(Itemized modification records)
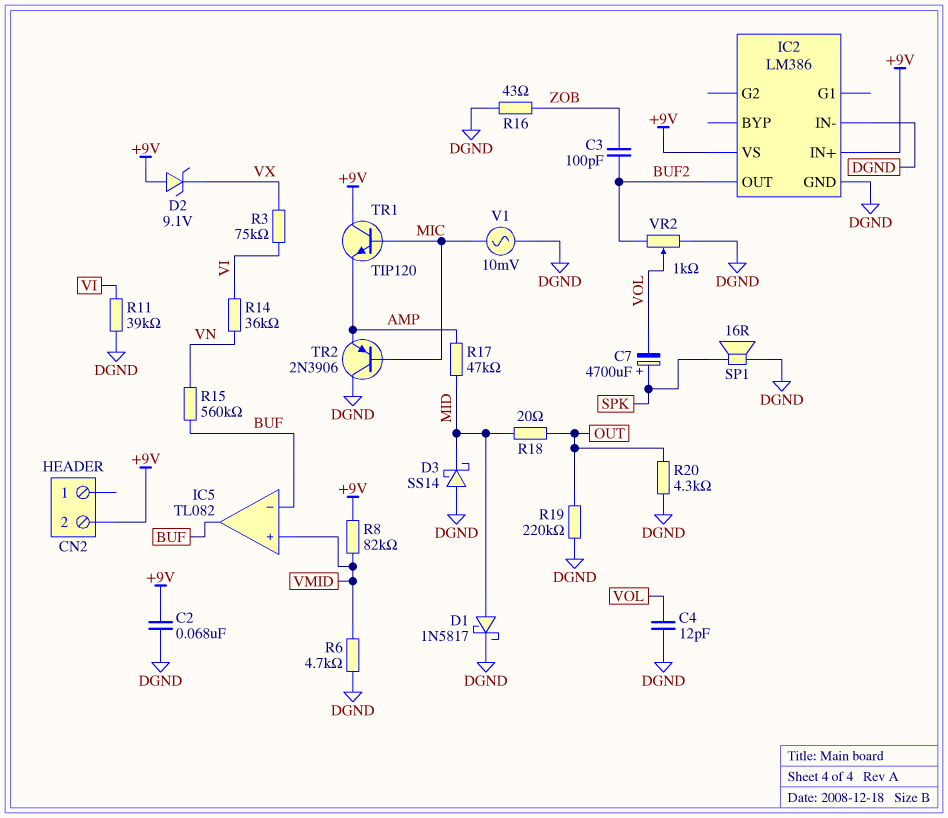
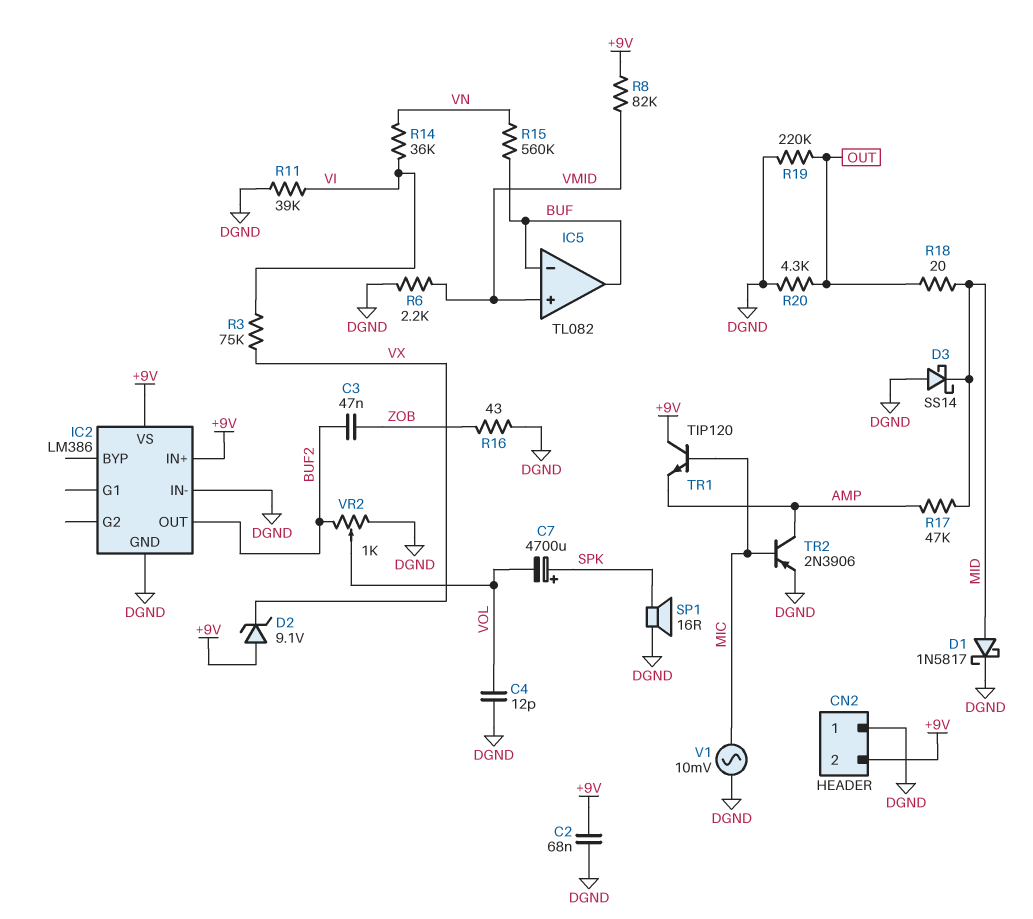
C3: 100pF (BUF2, ZOB) -> 47nF (BUF2, ZOB)
CN2 pin 1: none -> DGND
R6: 4.7k (DGND, VMID) -> 2.2k (DGND, VMID)
TR2: PNP 2N3906 (B MIC, C DGND, E AMP) -> PNP 2N3906 (B MIC, C AMP, E DGND)

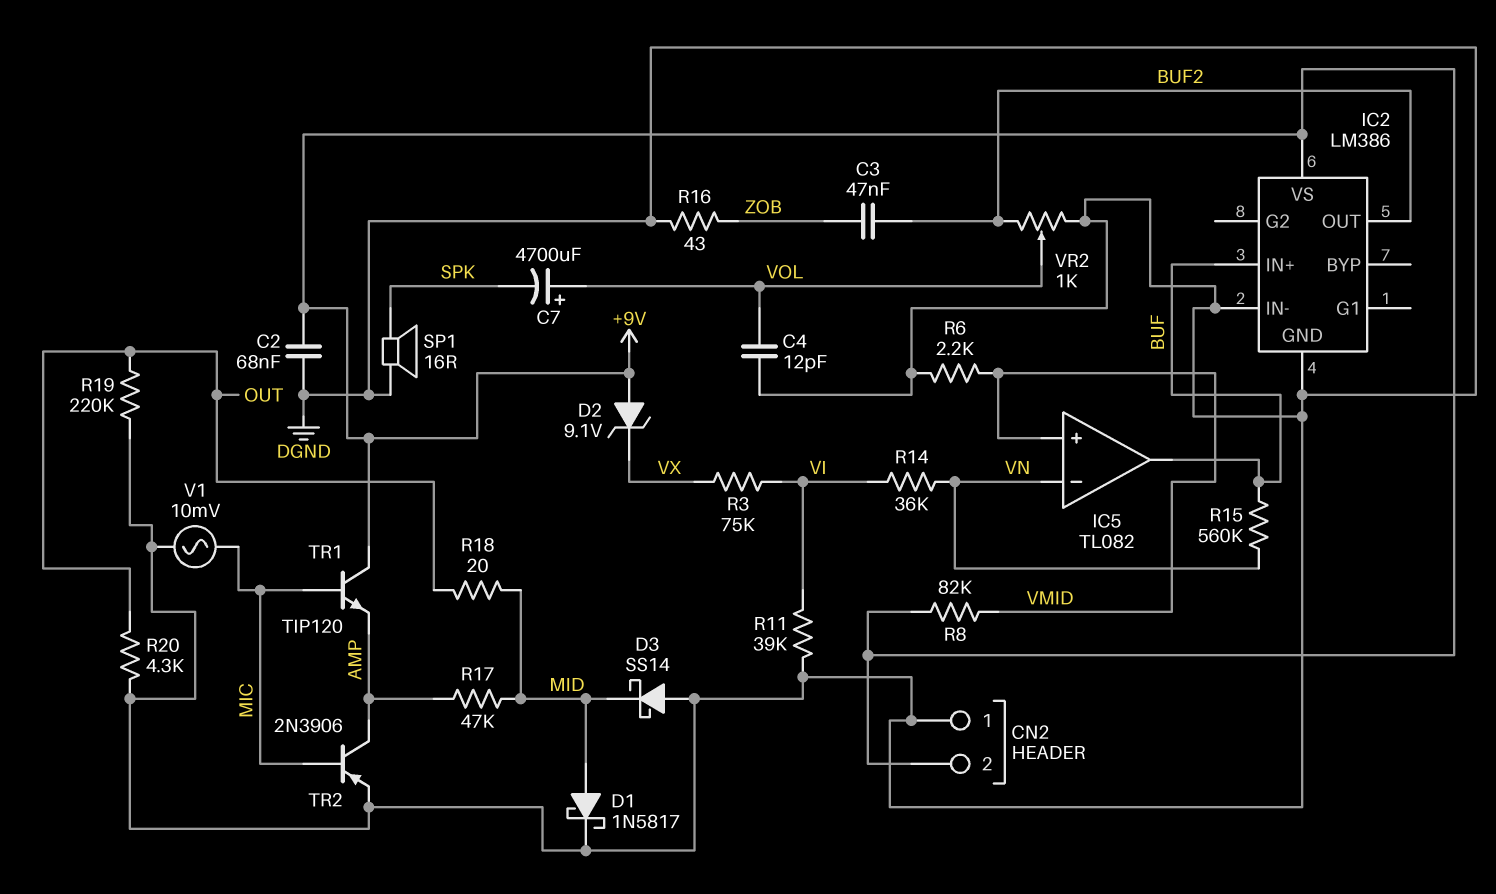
C7: 4700uF (plus SPK, minus VOL) -> 4700uF (plus VOL, minus SPK)
IC2 pin IN+: +9V -> BUF
IC5 pin in-: BUF -> VN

HOW TO COMPLETE THIS TASK: Each line of the records that holds the word "DGND" should be copied out.

YOUR SOLUTION:
CN2 pin 1: none -> DGND
R6: 4.7k (DGND, VMID) -> 2.2k (DGND, VMID)
TR2: PNP 2N3906 (B MIC, C DGND, E AMP) -> PNP 2N3906 (B MIC, C AMP, E DGND)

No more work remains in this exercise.